What this task involves:
With the pictures left out, reproduce exactly the lines from the one containing "repainted: brown loboluvil" through the final line of the entries.

Source data:
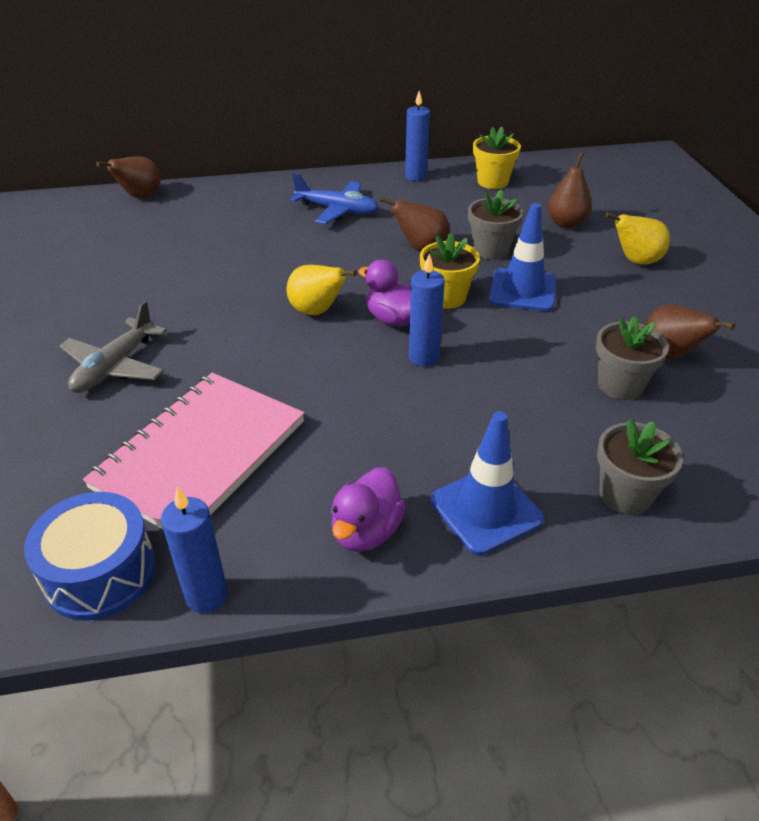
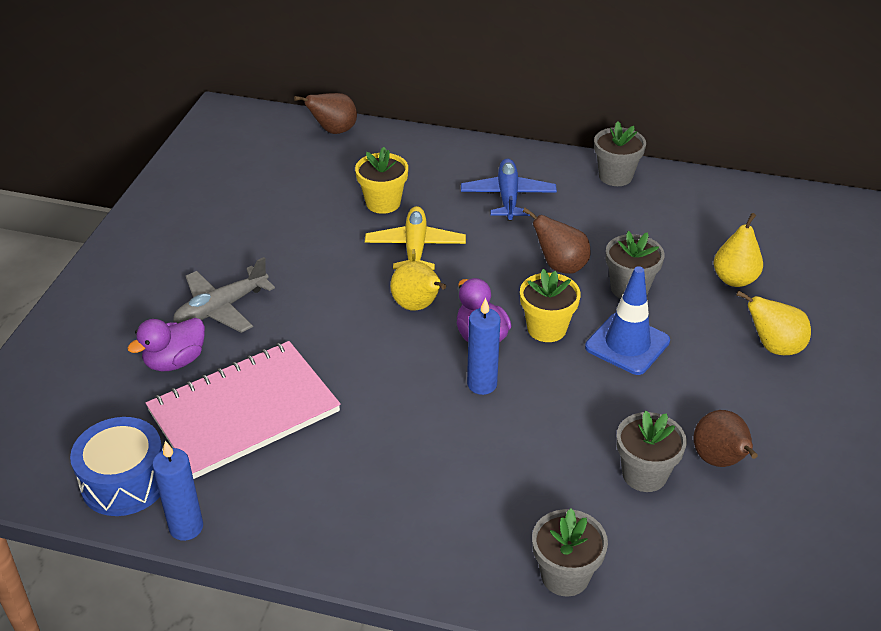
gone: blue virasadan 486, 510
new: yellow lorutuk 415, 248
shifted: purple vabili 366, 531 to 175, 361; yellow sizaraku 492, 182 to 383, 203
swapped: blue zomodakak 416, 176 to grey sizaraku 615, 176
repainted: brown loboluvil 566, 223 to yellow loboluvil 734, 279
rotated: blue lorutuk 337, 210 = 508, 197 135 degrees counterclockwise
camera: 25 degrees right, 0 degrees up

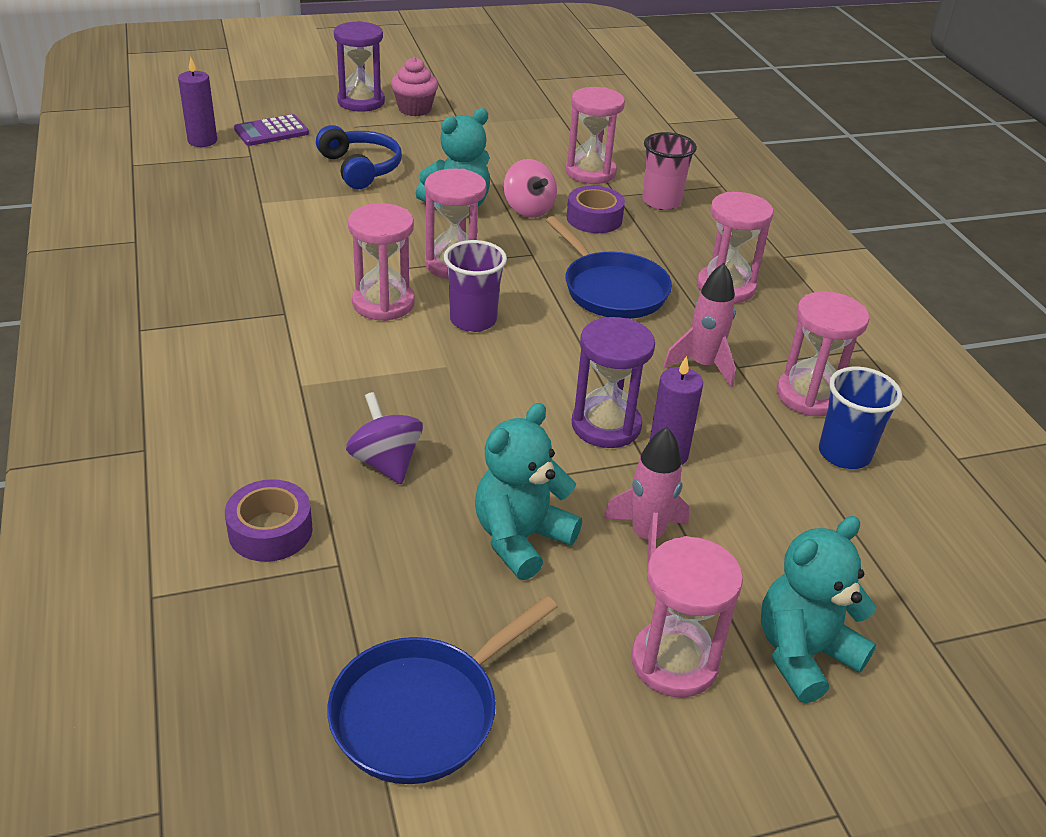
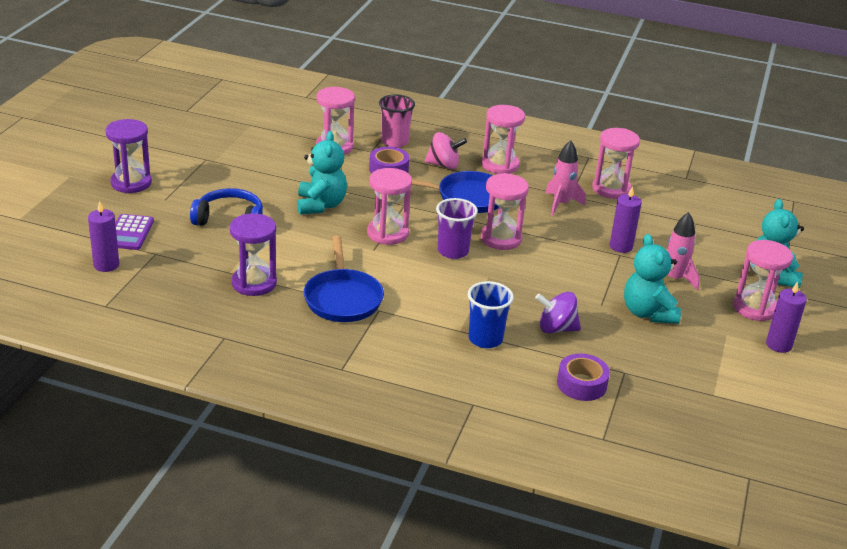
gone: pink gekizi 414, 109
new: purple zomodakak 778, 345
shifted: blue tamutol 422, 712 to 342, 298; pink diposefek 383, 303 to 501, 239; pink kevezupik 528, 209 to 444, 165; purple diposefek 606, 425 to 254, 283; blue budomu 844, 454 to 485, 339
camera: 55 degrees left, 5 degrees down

Task solution:
repainted: brown loboluvil 566, 223 to yellow loboluvil 734, 279
rotated: blue lorutuk 337, 210 = 508, 197 135 degrees counterclockwise
camera: 25 degrees right, 0 degrees up

gone: pink gekizi 414, 109
new: purple zomodakak 778, 345
shifted: blue tamutol 422, 712 to 342, 298; pink diposefek 383, 303 to 501, 239; pink kevezupik 528, 209 to 444, 165; purple diposefek 606, 425 to 254, 283; blue budomu 844, 454 to 485, 339
camera: 55 degrees left, 5 degrees down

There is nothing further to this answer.